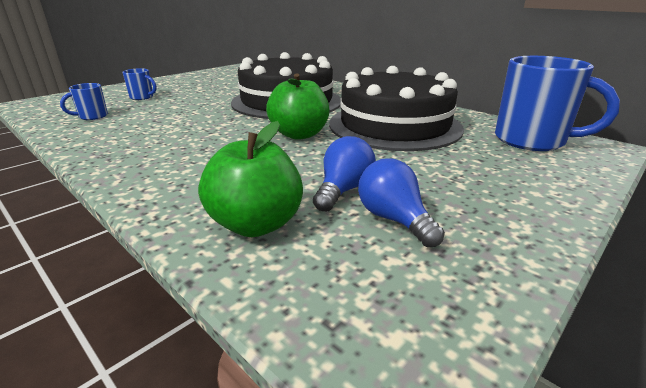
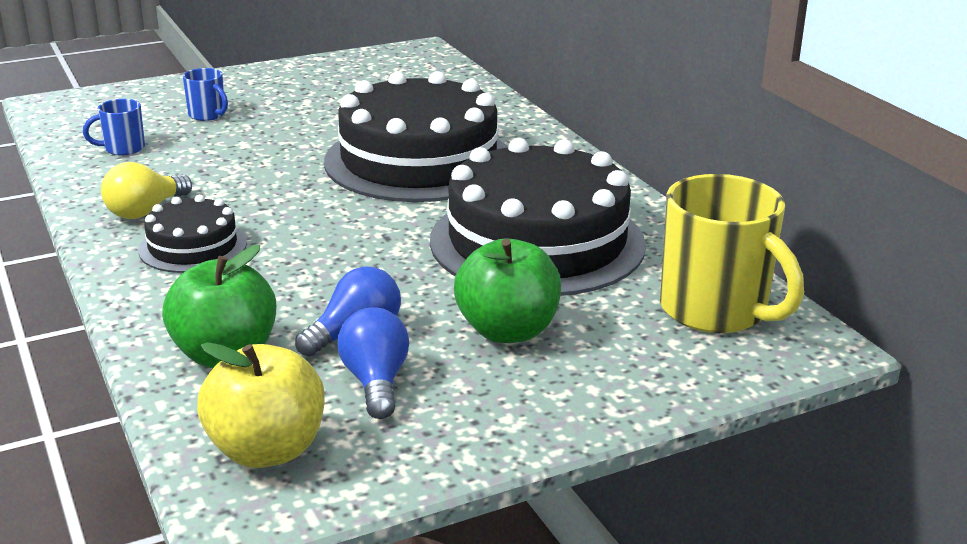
camera: 20 degrees right, 0 degrees up
(126, 144) = (145, 211): none -> yellow light bulb
(176, 158) = (193, 247): none -> black cake
(299, 134) = (379, 235): green apple -> green apple (507, 331)
(366, 302) = (267, 450): none -> yellow apple
(532, 140) = (716, 311): blue mug -> yellow mug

═══

Give the entries back verbatim and omit the images.

camera: 20 degrees right, 0 degrees up
(126, 144) = (145, 211): none -> yellow light bulb
(176, 158) = (193, 247): none -> black cake
(299, 134) = (379, 235): green apple -> green apple (507, 331)
(366, 302) = (267, 450): none -> yellow apple
(532, 140) = (716, 311): blue mug -> yellow mug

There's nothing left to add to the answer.